**WHAT NEEDS TO BE DONE:** Each line from the one containing "BT3 pin RXD: GP15 -> GP28" through the last line of the records below is to be repeated as written, with nothing added.

- - -

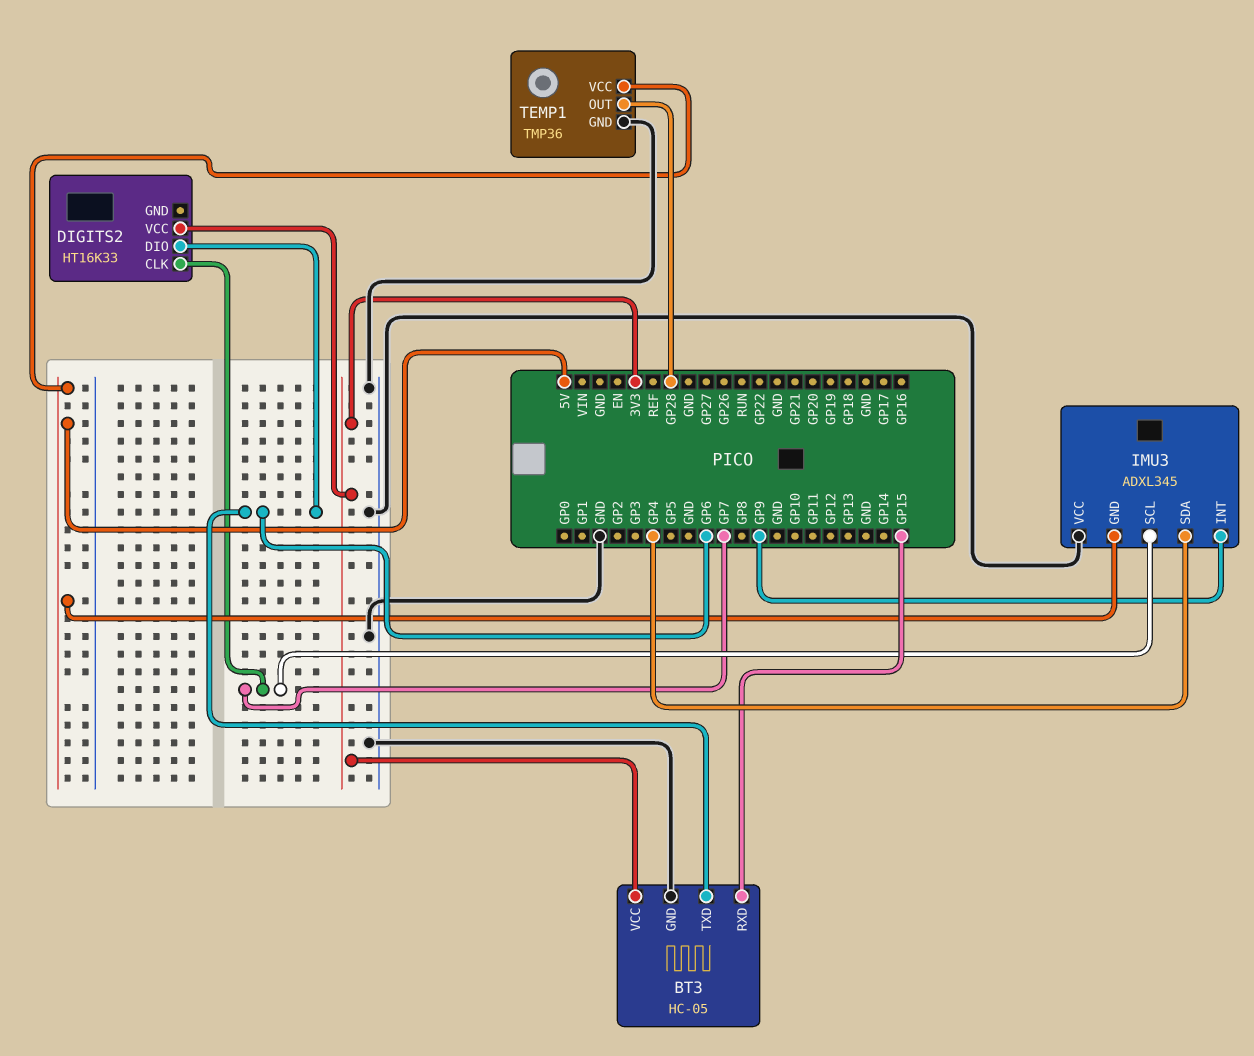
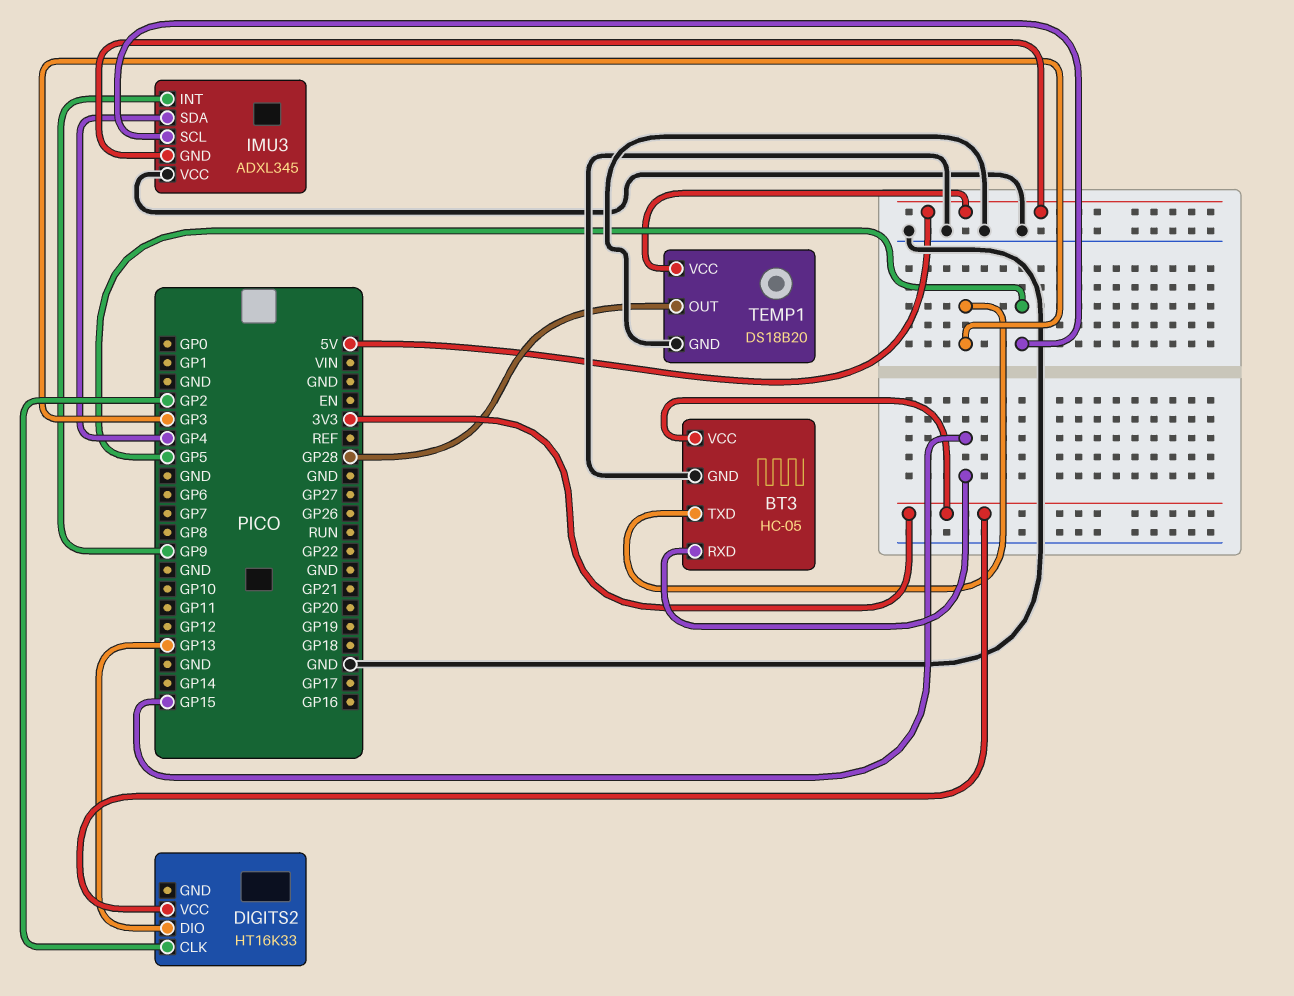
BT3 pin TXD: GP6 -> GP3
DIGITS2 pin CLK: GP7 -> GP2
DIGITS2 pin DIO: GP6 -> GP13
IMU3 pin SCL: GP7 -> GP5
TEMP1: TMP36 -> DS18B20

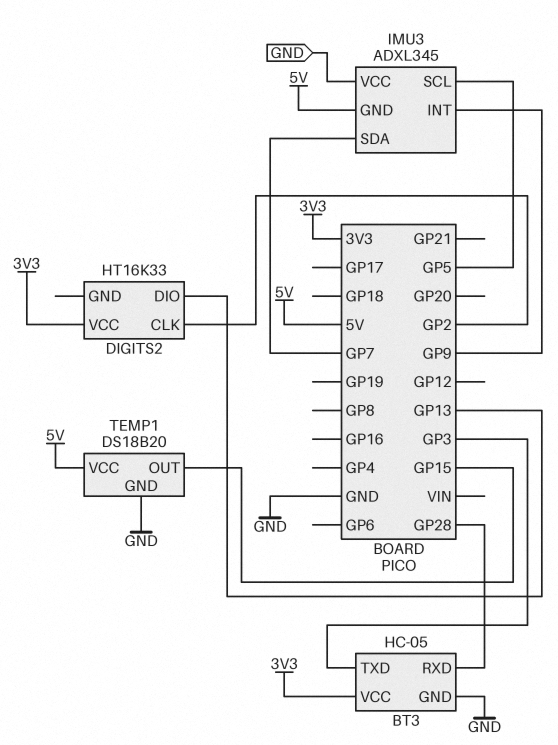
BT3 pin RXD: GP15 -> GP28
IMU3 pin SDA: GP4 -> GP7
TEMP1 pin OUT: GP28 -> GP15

- - -

**OUTPUT:**
BT3 pin RXD: GP15 -> GP28
IMU3 pin SDA: GP4 -> GP7
TEMP1 pin OUT: GP28 -> GP15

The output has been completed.